------ Available data

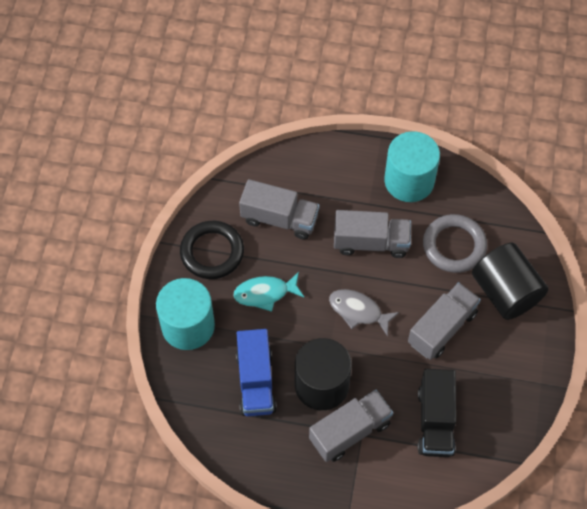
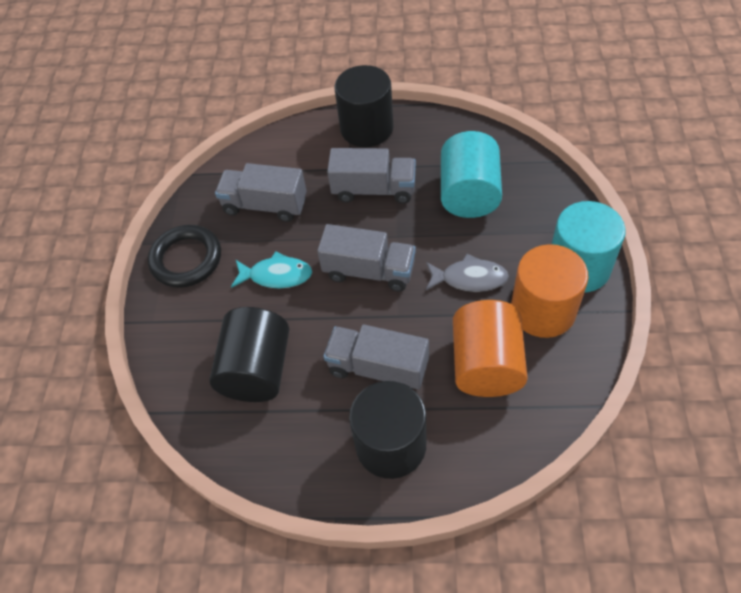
black cylinder: 2 -> 3
black truck: 1 -> 0
blue truck: 1 -> 0
grey ring: 1 -> 0
orange cylinder: 0 -> 2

------------

Exercise directions: Track down every line in the entries that includes the string "cylinder", and copy it.

Reply to the exercise:
black cylinder: 2 -> 3
orange cylinder: 0 -> 2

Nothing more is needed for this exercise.